_Materials provided_:
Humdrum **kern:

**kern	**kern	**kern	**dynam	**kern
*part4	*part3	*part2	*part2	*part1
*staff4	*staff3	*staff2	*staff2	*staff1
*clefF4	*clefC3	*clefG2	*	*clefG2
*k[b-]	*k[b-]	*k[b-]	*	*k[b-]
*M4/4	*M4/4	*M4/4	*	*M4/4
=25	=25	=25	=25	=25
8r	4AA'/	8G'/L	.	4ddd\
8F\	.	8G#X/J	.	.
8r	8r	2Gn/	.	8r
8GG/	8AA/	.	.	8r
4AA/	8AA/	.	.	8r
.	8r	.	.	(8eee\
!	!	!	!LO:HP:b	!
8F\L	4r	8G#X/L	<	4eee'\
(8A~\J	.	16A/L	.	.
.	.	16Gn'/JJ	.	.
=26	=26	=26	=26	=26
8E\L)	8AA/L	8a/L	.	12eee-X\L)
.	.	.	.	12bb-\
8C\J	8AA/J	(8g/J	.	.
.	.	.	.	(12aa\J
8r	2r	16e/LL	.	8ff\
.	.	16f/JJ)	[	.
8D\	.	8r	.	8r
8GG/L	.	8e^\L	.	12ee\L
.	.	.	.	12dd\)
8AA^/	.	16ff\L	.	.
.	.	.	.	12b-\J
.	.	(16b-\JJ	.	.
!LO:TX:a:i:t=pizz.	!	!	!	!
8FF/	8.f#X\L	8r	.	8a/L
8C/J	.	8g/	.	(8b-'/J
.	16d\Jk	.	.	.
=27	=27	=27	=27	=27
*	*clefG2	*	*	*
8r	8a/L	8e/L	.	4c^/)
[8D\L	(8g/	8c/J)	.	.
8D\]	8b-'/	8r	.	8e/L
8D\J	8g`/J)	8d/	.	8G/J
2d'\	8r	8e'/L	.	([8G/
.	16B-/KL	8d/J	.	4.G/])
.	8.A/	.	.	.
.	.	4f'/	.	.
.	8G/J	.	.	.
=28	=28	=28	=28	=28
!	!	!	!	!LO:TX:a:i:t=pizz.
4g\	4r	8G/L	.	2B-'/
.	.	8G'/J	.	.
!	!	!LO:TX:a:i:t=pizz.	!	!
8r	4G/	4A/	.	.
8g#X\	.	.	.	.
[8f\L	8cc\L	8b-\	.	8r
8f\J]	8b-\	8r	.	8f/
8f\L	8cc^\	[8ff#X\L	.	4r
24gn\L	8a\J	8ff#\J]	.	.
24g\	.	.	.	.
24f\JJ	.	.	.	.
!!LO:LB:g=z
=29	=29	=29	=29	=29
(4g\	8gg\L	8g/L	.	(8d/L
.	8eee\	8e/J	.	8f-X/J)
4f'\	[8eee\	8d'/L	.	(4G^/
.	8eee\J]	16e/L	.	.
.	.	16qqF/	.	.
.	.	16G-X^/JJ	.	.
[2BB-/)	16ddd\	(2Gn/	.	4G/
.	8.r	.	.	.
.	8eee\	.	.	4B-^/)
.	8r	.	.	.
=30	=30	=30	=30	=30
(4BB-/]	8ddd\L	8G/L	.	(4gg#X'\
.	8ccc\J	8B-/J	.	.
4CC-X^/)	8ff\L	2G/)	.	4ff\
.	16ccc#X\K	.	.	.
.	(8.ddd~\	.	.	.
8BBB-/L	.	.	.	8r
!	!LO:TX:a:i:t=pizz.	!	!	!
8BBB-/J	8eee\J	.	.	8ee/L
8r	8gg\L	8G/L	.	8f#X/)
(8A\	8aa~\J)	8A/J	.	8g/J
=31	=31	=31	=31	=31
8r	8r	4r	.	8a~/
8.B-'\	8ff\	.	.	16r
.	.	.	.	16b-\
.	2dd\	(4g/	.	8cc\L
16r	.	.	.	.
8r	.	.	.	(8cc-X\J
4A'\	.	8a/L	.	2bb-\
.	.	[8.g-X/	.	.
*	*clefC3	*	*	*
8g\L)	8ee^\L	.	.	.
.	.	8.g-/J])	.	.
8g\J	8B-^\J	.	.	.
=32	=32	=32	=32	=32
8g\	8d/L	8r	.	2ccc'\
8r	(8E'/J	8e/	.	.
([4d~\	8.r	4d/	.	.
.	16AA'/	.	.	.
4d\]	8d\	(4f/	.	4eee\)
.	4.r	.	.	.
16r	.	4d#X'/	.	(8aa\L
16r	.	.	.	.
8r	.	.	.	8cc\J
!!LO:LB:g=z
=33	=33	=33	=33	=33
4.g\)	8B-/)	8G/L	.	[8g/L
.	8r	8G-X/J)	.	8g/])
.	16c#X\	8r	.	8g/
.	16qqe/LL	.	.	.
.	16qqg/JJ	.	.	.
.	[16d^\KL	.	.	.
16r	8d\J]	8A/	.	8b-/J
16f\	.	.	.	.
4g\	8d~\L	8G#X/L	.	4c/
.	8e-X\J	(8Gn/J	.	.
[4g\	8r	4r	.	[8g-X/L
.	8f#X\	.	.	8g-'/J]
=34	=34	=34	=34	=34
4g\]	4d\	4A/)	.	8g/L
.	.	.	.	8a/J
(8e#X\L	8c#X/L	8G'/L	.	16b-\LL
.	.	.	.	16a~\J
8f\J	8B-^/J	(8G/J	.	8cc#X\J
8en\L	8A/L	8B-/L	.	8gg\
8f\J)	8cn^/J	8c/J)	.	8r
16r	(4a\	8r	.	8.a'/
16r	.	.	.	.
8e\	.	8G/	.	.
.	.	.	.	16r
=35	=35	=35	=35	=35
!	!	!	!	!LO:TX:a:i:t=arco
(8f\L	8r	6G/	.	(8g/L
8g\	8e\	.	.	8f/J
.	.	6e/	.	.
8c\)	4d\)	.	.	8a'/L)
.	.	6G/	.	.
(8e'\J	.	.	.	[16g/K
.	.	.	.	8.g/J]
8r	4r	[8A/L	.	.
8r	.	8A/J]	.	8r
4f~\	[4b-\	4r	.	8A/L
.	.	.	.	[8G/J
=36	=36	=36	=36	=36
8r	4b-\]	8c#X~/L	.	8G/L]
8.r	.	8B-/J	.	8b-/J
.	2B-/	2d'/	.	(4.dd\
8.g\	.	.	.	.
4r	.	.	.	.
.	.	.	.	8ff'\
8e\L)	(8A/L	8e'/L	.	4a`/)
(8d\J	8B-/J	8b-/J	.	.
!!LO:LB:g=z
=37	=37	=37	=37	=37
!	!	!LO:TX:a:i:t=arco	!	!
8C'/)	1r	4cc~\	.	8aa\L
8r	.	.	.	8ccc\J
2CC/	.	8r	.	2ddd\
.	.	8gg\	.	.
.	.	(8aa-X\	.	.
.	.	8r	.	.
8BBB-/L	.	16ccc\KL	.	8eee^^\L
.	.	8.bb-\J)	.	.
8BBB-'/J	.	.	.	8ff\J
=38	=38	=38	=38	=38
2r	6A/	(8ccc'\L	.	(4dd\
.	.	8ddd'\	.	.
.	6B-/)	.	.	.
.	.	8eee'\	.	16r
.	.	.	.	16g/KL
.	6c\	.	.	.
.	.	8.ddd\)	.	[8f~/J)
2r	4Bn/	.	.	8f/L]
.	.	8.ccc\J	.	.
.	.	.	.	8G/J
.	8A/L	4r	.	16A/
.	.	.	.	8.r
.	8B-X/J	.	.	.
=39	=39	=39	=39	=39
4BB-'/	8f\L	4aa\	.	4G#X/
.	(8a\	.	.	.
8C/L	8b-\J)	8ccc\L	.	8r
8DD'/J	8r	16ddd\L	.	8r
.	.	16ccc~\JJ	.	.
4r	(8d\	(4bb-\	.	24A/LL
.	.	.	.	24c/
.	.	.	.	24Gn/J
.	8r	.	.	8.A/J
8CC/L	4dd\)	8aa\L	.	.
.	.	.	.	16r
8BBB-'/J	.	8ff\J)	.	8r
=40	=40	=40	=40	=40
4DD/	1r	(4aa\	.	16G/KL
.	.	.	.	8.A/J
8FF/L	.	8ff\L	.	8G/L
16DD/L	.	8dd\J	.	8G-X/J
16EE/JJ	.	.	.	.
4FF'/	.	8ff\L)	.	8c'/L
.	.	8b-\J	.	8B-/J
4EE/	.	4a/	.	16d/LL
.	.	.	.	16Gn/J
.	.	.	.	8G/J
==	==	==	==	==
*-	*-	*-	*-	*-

_Exercise aim_: Count the lines of the material above that include the string "pizz", and reply with only that number.

_Final answer_: 4